§ **Task to carry out**
Write out each record exactly as it stands. No pictures belong in the copy.
*** Data supplied ***
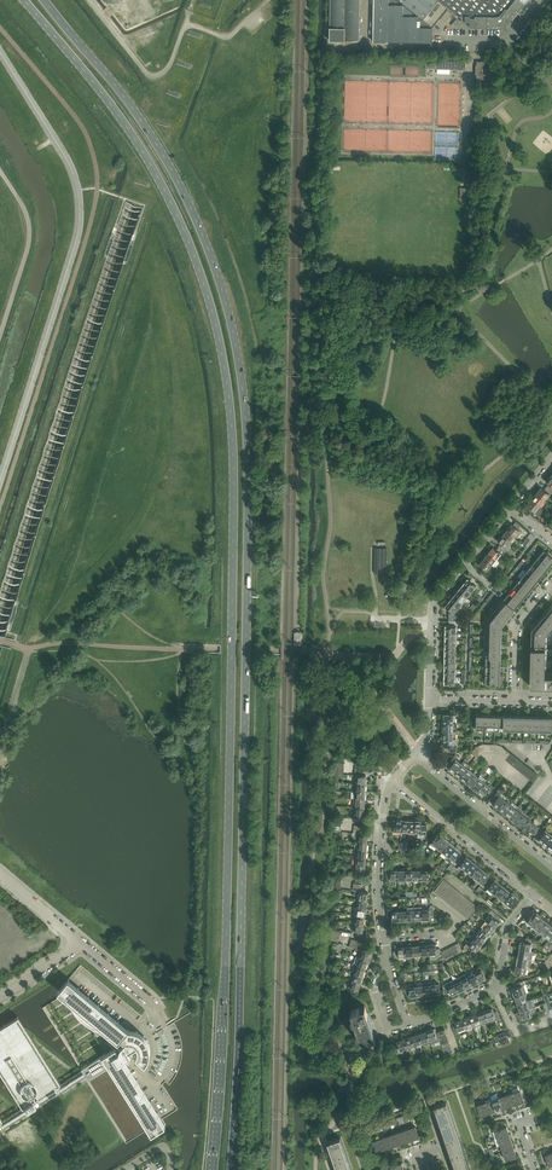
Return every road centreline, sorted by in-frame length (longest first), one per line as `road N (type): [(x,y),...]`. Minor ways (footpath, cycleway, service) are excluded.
road 1 (primary): [(22,0),(151,167),(205,287),(228,389),(228,893),(213,1169)]
road 2 (primary): [(232,1169),(248,525),(238,355),(220,282),(181,188),(138,115),(43,0)]
road 3 (unclassified): [(0,52),(65,157),(80,209),(0,480)]
road 4 (residential): [(394,780),(535,895)]
road 5 (residential): [(551,868),(413,757)]
road 6 (residential): [(385,938),(380,851),(394,780)]
road 7 (residential): [(430,699),(432,605),(463,564)]
road 8 (residential): [(551,583),(516,625),(514,703)]

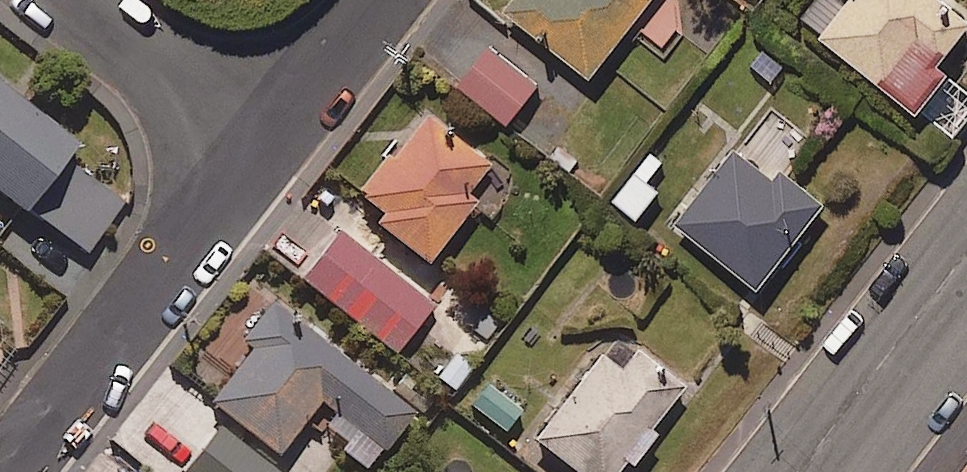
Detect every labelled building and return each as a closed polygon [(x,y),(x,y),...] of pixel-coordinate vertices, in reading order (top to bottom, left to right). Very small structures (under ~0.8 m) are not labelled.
[(509,6),(594,74),(631,27),(665,54),(690,23),(661,0),(514,0),(509,6)] [(946,0),(850,0),(846,5),(840,0),(817,0),(803,19),(955,136),(966,121),(966,88),(939,66),(966,29),(966,16),(946,0)] [(540,85),(491,46),(461,84),(511,122),(540,85)] [(0,82),(0,189),(84,256),(126,203),(70,158),(80,145),(0,82)] [(382,213),(376,223),(431,264),(476,202),(469,197),(492,166),(420,113),(400,140),(405,144),(394,158),(387,153),(356,194),(382,213)] [(783,185),(734,148),(677,224),(762,288),(825,204),(789,177),(783,185)] [(661,191),(638,172),(616,198),(638,217),(661,191)] [(434,306),(341,232),(303,280),(397,354),(434,306)] [(417,409),(268,303),(238,345),(251,354),(216,405),(283,452),(308,417),(377,466),(417,409)] [(535,437),(579,471),(619,471),(627,463),(633,468),(659,436),(651,430),(685,388),(638,349),(624,367),(599,347),(545,415),(550,419),(535,437)] [(522,412),(486,382),(468,405),(503,434),(522,412)] [(221,427),(187,471),(281,471),(221,427)]
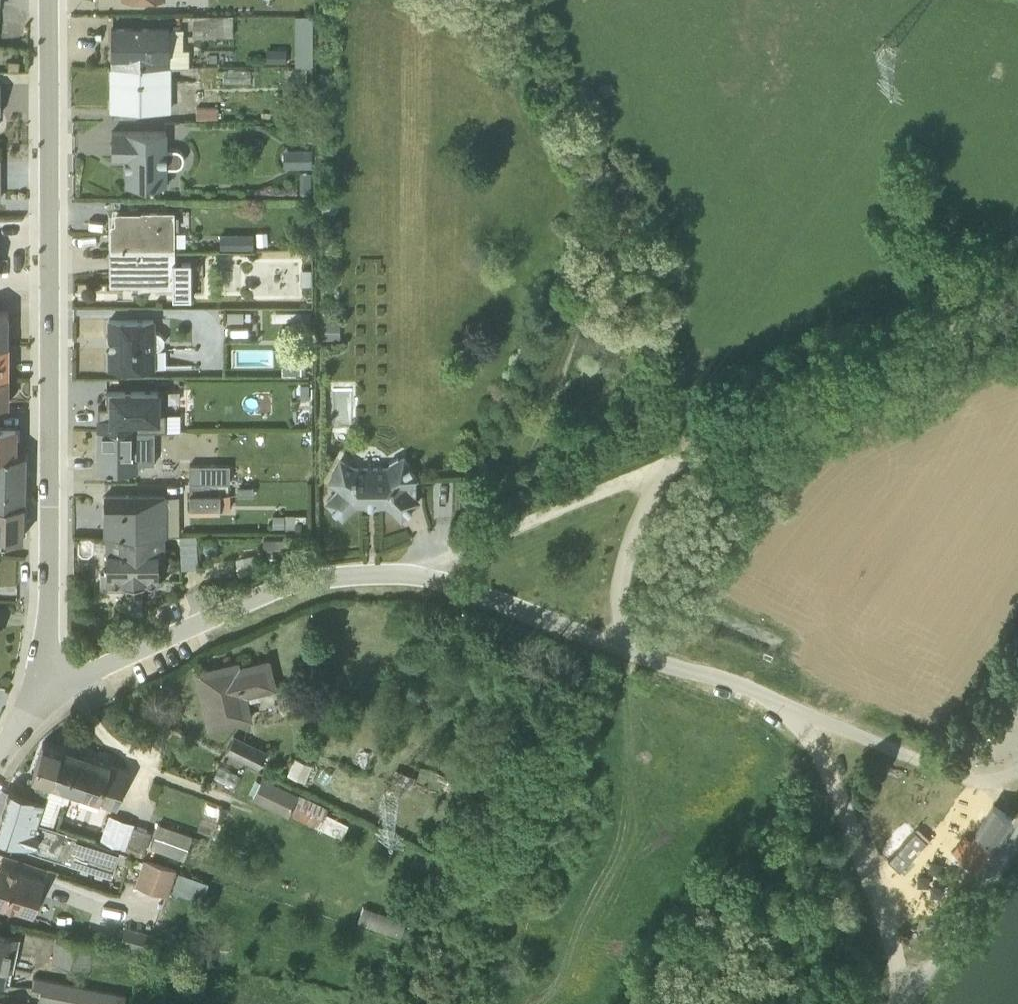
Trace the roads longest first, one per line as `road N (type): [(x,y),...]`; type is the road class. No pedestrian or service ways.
road 1 (residential): [(49,674),(48,0)]
road 2 (unclassified): [(1017,288),(667,448),(620,554),(619,630)]
road 3 (unclassified): [(1017,765),(995,773),(948,766),(619,630)]
road 4 (residential): [(429,568),(355,563),(281,577),(49,674)]
road 5 (track): [(429,568),(450,546),(667,448)]
road 6 (unclassified): [(619,630),(429,568)]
***
§ **Response to this task**
Return every road centreline, sorted by in-frame length (longest first), one per line as `road N (type): [(x,y),...]`. Minor ways (footpath, cycleway, service) are excluded.
road 1 (primary): [(22,0),(151,167),(205,287),(228,389),(228,893),(213,1169)]
road 2 (primary): [(232,1169),(248,525),(238,355),(220,282),(181,188),(138,115),(43,0)]
road 3 (unclassified): [(0,52),(65,157),(80,209),(0,480)]
road 4 (residential): [(394,780),(535,895)]
road 5 (residential): [(551,868),(413,757)]
road 6 (residential): [(385,938),(380,851),(394,780)]
road 7 (residential): [(430,699),(432,605),(463,564)]
road 8 (residential): [(551,583),(516,625),(514,703)]

Detect every labelled building and return each as a closed polygon [(x,y),(x,y),...] of pixel-coordinate vertices, in reading order (top to bottom, left to right). Very small structures (under ~0.8 m) are not labelled.
[(509,6),(594,74),(631,27),(665,54),(690,23),(661,0),(514,0),(509,6)] [(946,0),(850,0),(846,5),(840,0),(817,0),(803,19),(955,136),(966,121),(966,88),(939,66),(966,29),(966,16),(946,0)] [(540,85),(491,46),(461,84),(511,122),(540,85)] [(0,82),(0,189),(84,256),(126,203),(70,158),(80,145),(0,82)] [(382,213),(376,223),(431,264),(476,202),(469,197),(492,166),(420,113),(400,140),(405,144),(394,158),(387,153),(356,194),(382,213)] [(783,185),(734,148),(677,224),(762,288),(825,204),(789,177),(783,185)] [(661,191),(638,172),(616,198),(638,217),(661,191)] [(434,306),(341,232),(303,280),(397,354),(434,306)] [(417,409),(268,303),(238,345),(251,354),(216,405),(283,452),(308,417),(377,466),(417,409)] [(535,437),(579,471),(619,471),(627,463),(633,468),(659,436),(651,430),(685,388),(638,349),(624,367),(599,347),(545,415),(550,419),(535,437)] [(522,412),(486,382),(468,405),(503,434),(522,412)] [(221,427),(187,471),(281,471),(221,427)]
Trace the roads longest first, one per line as `road N (type): [(x,y),...]`; type is the road class. No pedestrian or service ways.
road 1 (residential): [(49,674),(48,0)]
road 2 (unclassified): [(1017,288),(667,448),(620,554),(619,630)]
road 3 (unclassified): [(1017,765),(995,773),(948,766),(619,630)]
road 4 (residential): [(429,568),(355,563),(281,577),(49,674)]
road 5 (track): [(429,568),(450,546),(667,448)]
road 6 (unclassified): [(619,630),(429,568)]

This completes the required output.